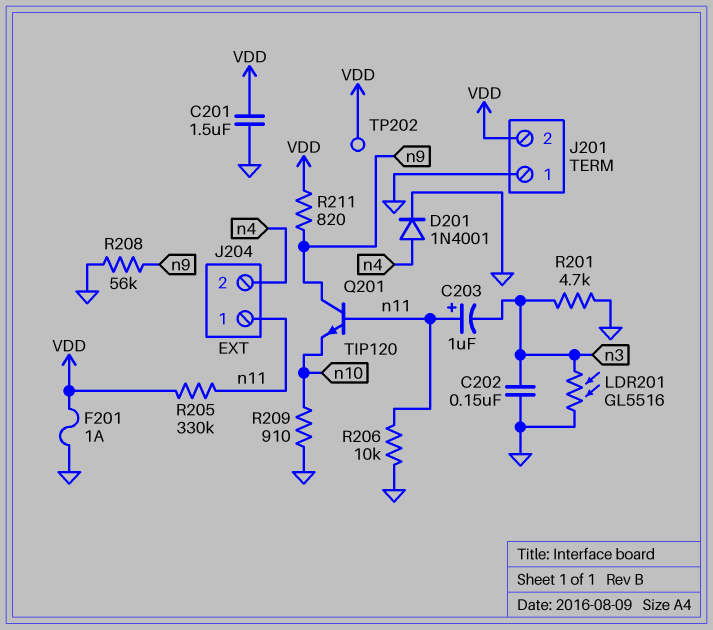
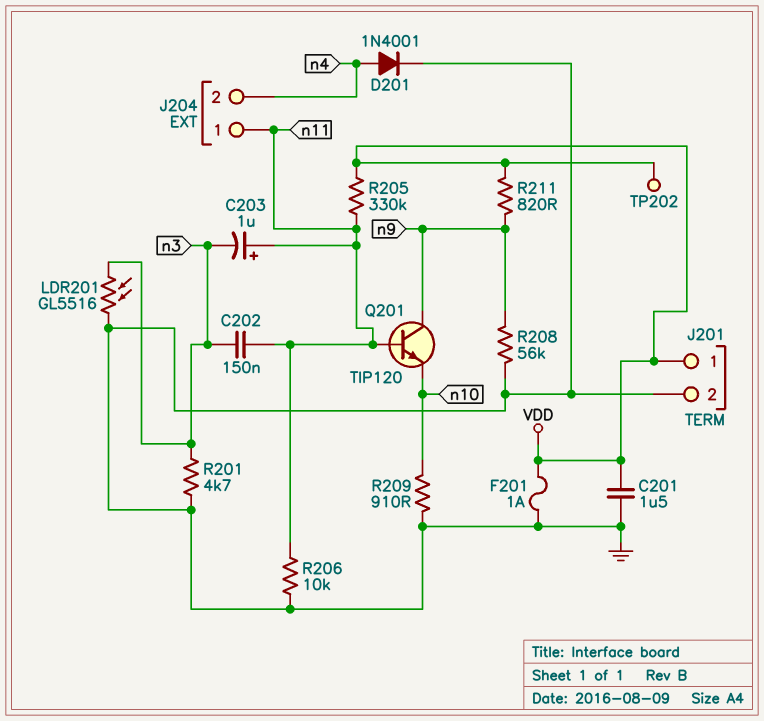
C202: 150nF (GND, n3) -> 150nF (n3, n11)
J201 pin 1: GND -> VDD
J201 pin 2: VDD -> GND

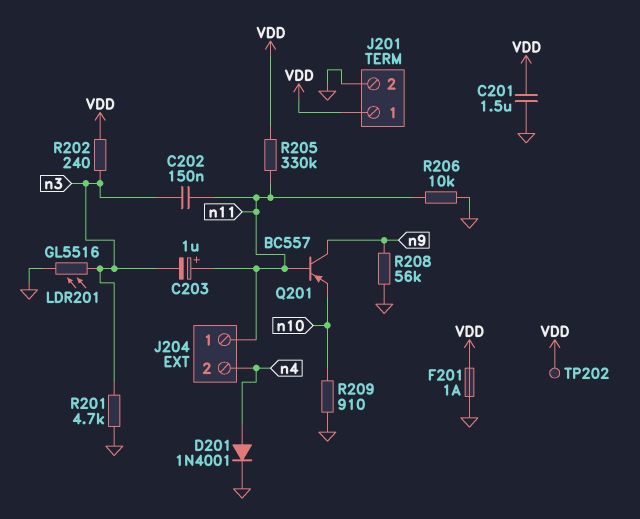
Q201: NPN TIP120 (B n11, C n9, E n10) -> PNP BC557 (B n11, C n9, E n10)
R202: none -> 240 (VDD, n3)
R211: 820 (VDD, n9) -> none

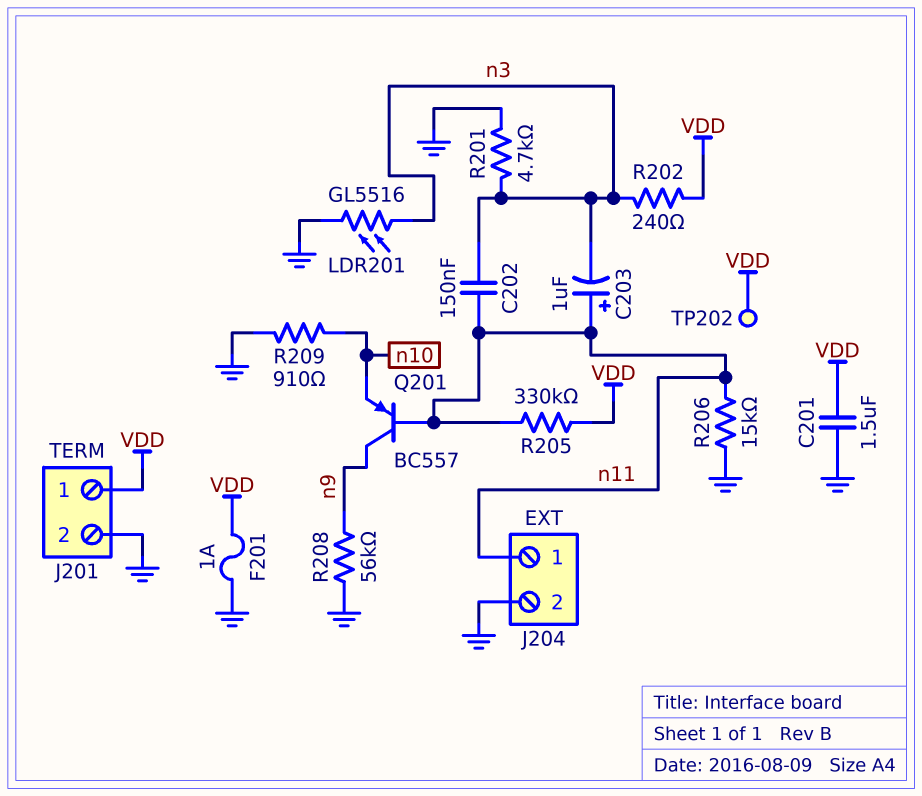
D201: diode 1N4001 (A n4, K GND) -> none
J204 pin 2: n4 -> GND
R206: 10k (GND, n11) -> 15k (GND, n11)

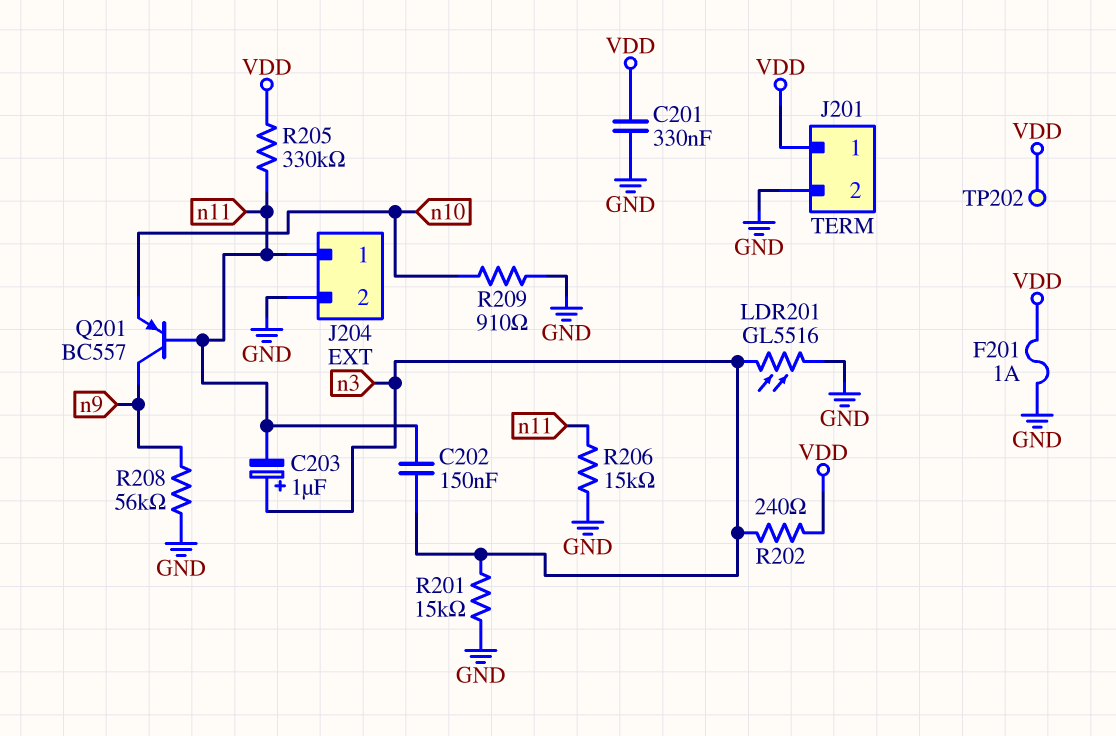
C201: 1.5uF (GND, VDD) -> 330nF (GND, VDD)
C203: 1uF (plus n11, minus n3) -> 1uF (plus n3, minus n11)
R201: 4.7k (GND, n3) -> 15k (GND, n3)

Task directions: Only the line containing "C201: 1.5uF (GND, VDD) -> 330nF (GND, VDD)" and the lines after it, through the end of the data, should be copied, exactly as they are.

Output for this exercise:
C201: 1.5uF (GND, VDD) -> 330nF (GND, VDD)
C203: 1uF (plus n11, minus n3) -> 1uF (plus n3, minus n11)
R201: 4.7k (GND, n3) -> 15k (GND, n3)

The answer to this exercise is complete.